— Exercise description —
For the data below, give again exactly the lines from the one containing "R5: 22k (U1/in-, VDD) -> 2.2k (U1/in-, VDD)" through the one containing "U1 pin in+: GND -> VTH", both ends included, and no others.

— Supplied records —
##############################
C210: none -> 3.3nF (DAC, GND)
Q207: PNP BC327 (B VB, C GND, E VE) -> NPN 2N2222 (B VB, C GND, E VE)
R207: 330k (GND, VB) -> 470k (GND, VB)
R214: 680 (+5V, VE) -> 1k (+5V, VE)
##############################
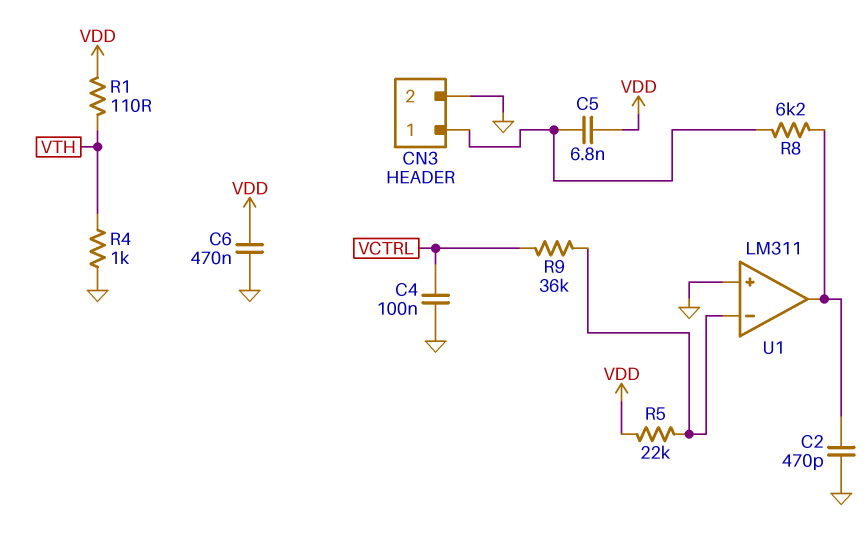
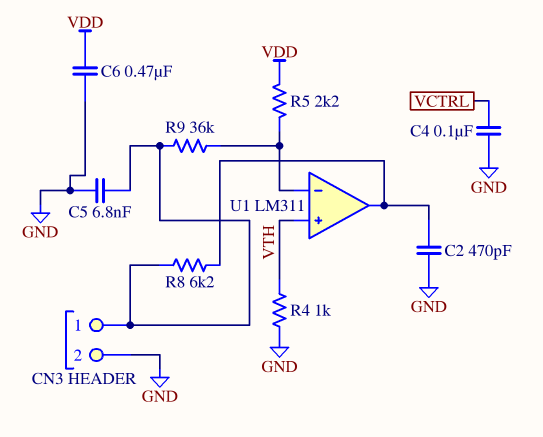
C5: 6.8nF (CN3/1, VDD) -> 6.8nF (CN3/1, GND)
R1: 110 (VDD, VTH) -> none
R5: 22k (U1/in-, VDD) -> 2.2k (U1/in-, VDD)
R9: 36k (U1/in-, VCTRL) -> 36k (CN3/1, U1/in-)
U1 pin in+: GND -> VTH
##############################
— Solution for this exercise —
R5: 22k (U1/in-, VDD) -> 2.2k (U1/in-, VDD)
R9: 36k (U1/in-, VCTRL) -> 36k (CN3/1, U1/in-)
U1 pin in+: GND -> VTH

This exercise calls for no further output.